Everything from the line that contains "green 1x1 plate [134,299,218,366]" to the end of the records below, both lines included, should be transcribed exactly and returned alone.

***** Exercise input

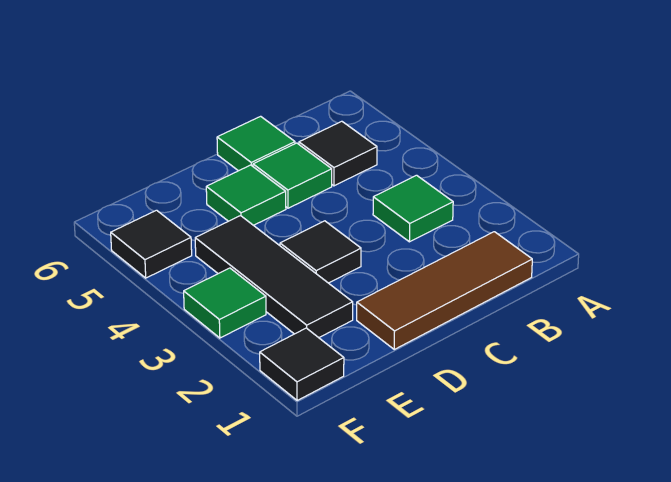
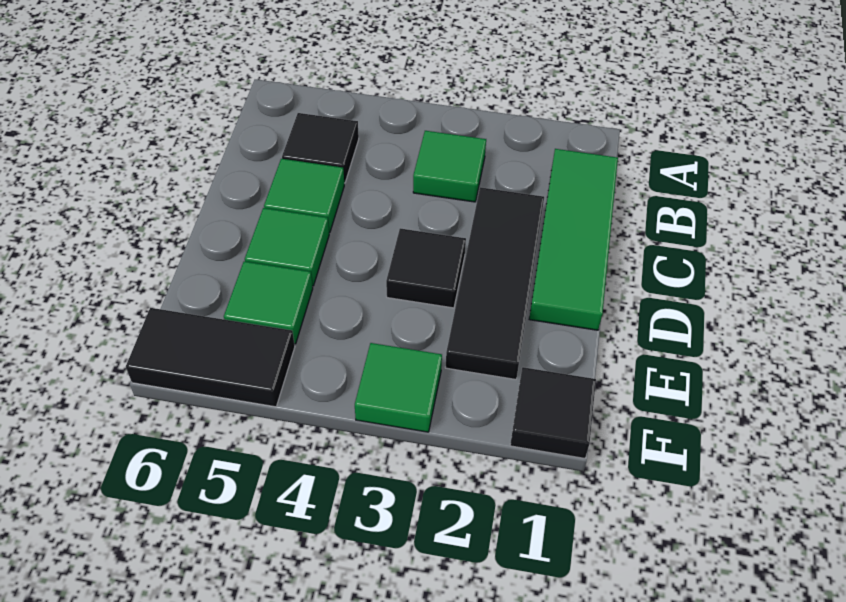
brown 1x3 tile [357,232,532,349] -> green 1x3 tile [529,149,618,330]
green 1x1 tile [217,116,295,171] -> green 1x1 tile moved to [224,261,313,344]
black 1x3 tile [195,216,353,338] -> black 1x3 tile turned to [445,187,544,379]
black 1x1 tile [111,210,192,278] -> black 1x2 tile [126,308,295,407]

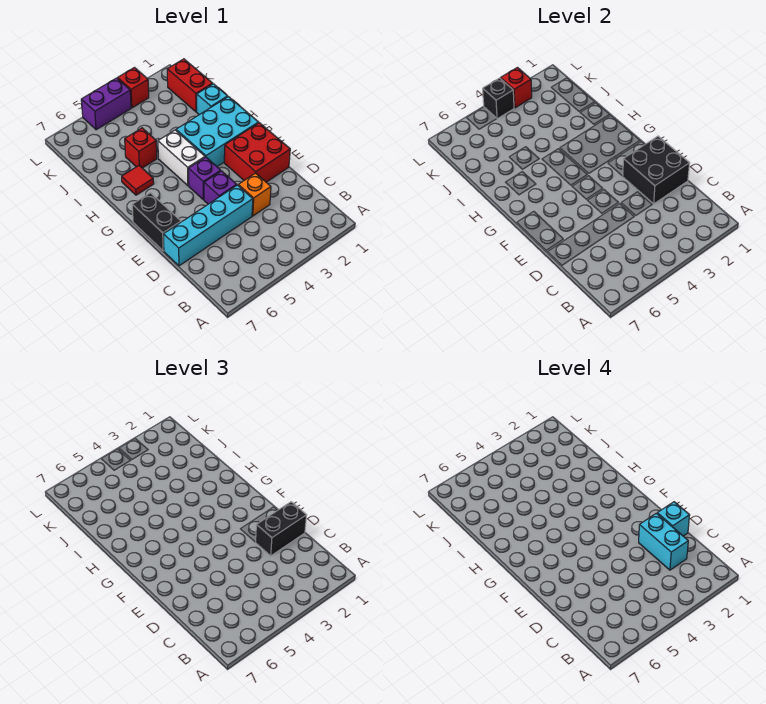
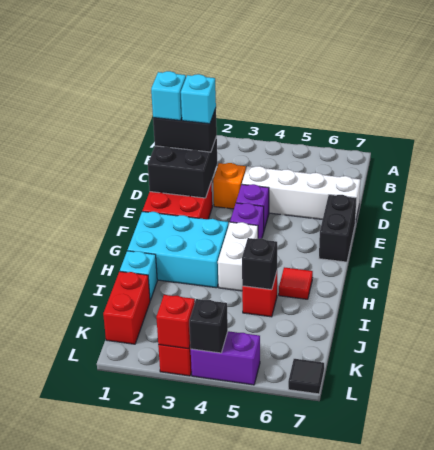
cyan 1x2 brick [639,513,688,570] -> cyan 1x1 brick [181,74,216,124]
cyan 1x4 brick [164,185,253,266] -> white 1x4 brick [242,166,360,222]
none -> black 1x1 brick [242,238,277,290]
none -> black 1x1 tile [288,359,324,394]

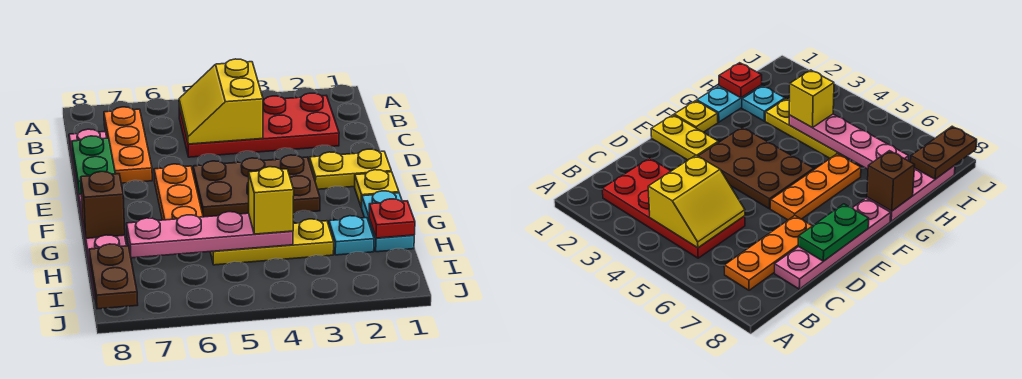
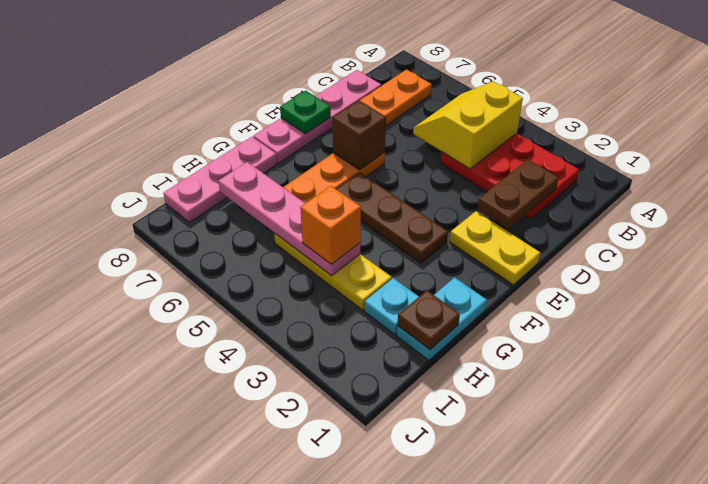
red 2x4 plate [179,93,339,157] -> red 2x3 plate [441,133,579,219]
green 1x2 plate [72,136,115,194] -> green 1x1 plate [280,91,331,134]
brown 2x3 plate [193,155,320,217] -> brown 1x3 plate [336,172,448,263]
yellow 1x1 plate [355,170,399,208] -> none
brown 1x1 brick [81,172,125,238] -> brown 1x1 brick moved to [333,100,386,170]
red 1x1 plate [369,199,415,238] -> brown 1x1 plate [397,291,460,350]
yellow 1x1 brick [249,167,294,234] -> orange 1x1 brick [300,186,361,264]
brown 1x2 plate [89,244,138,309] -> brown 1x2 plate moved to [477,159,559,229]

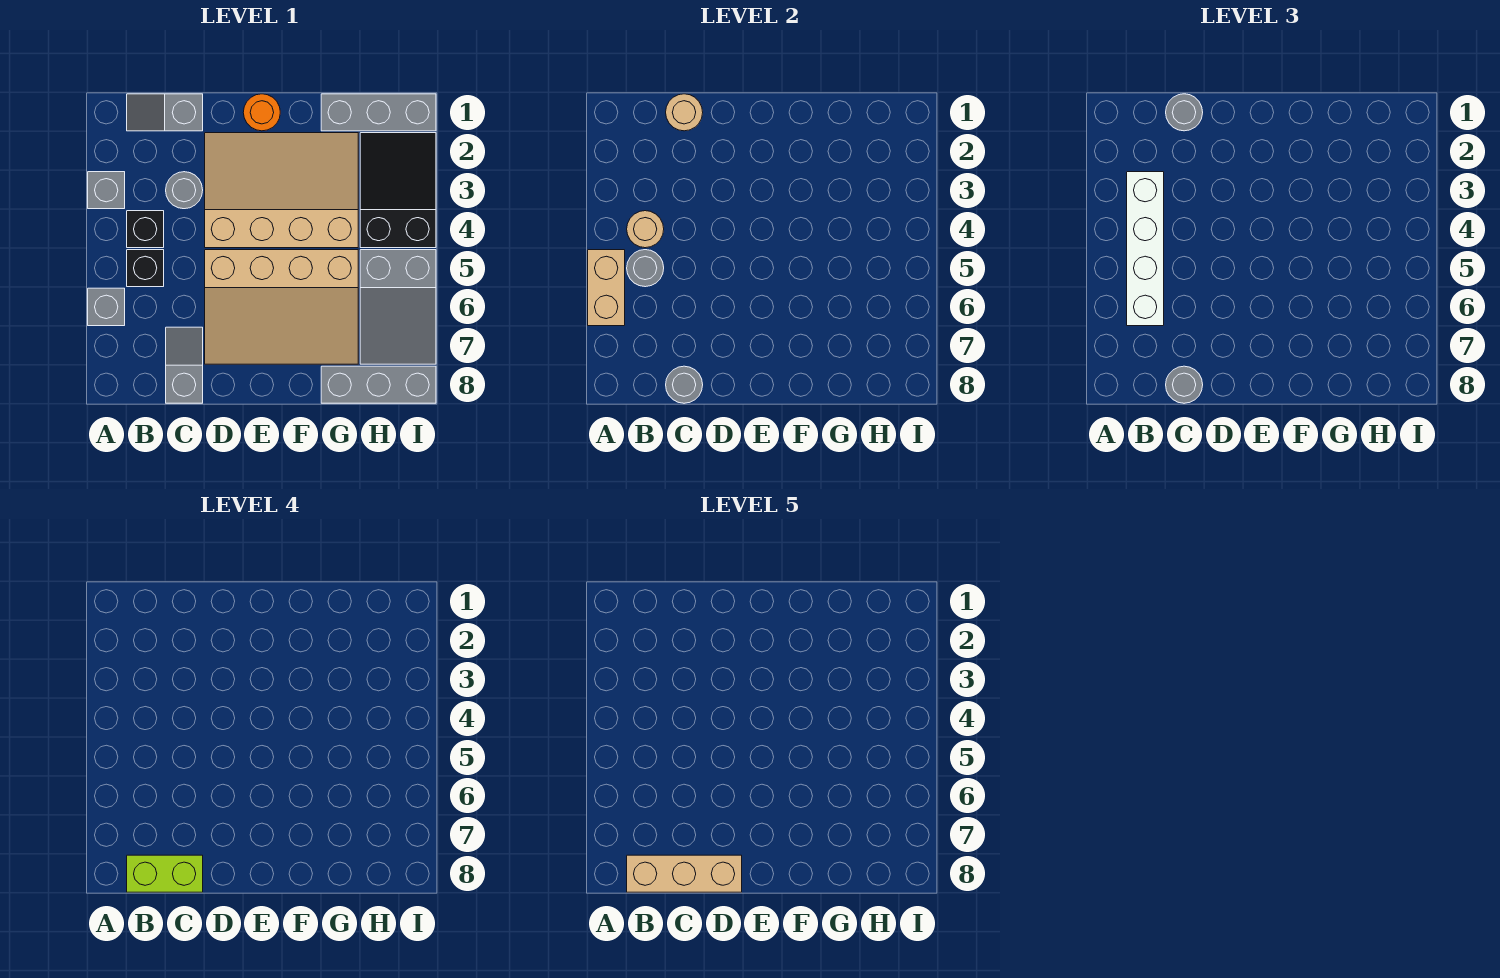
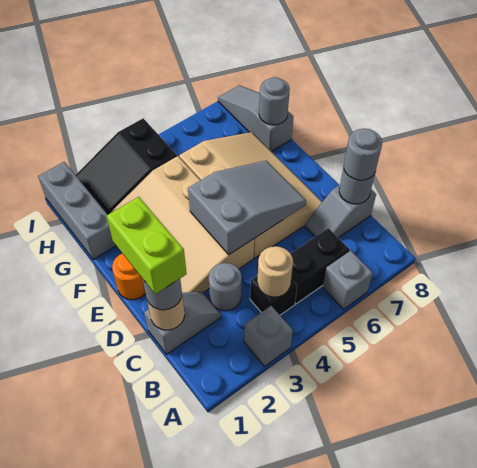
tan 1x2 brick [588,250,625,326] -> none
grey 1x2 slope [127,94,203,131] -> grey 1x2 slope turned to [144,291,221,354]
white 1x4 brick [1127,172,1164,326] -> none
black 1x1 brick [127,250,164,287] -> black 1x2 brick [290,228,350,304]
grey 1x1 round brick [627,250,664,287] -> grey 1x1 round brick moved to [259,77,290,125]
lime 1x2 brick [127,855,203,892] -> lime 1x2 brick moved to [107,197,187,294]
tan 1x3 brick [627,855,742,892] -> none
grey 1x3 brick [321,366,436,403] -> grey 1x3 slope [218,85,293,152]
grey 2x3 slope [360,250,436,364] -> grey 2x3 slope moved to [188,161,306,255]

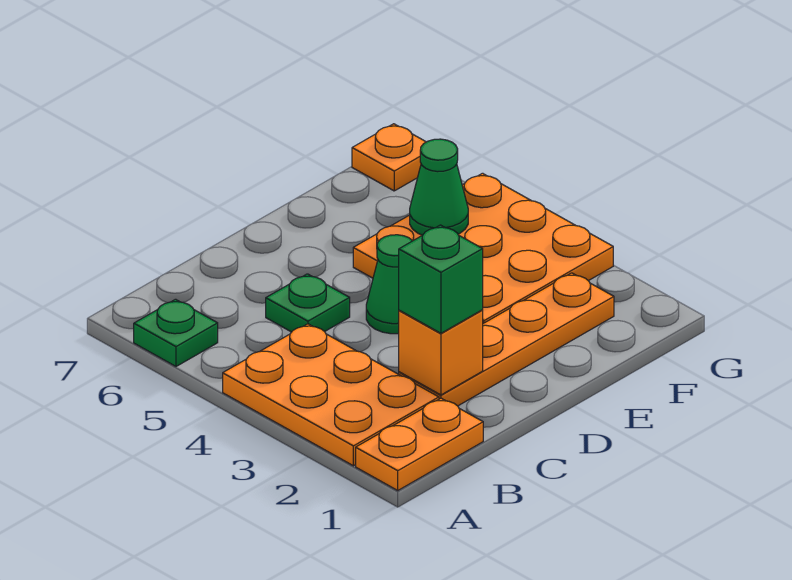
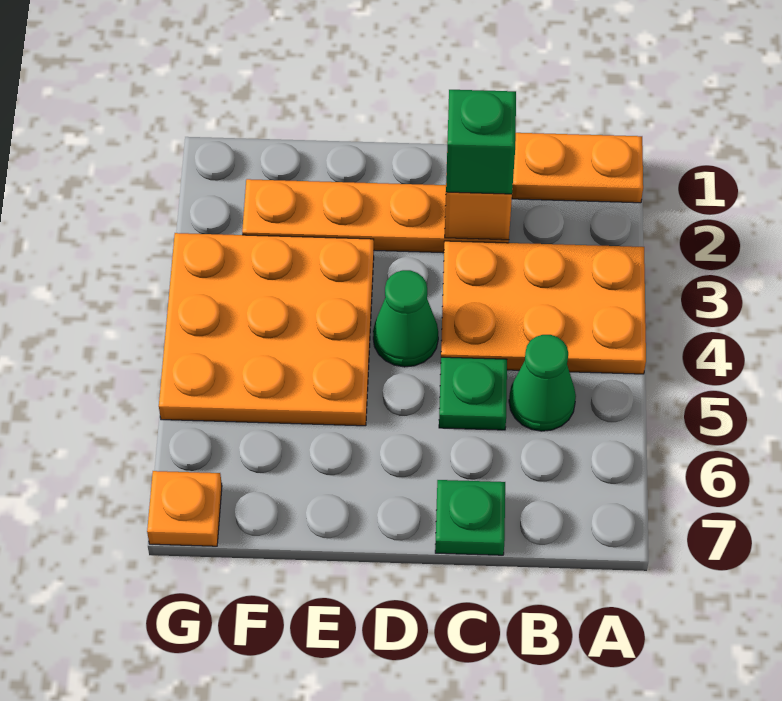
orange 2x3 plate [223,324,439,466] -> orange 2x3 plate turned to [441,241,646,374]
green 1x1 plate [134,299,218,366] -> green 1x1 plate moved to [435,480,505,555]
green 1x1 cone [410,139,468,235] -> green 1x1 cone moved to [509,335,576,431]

**********

Final answer:
green 1x1 plate [134,299,218,366] -> green 1x1 plate moved to [435,480,505,555]
green 1x1 cone [410,139,468,235] -> green 1x1 cone moved to [509,335,576,431]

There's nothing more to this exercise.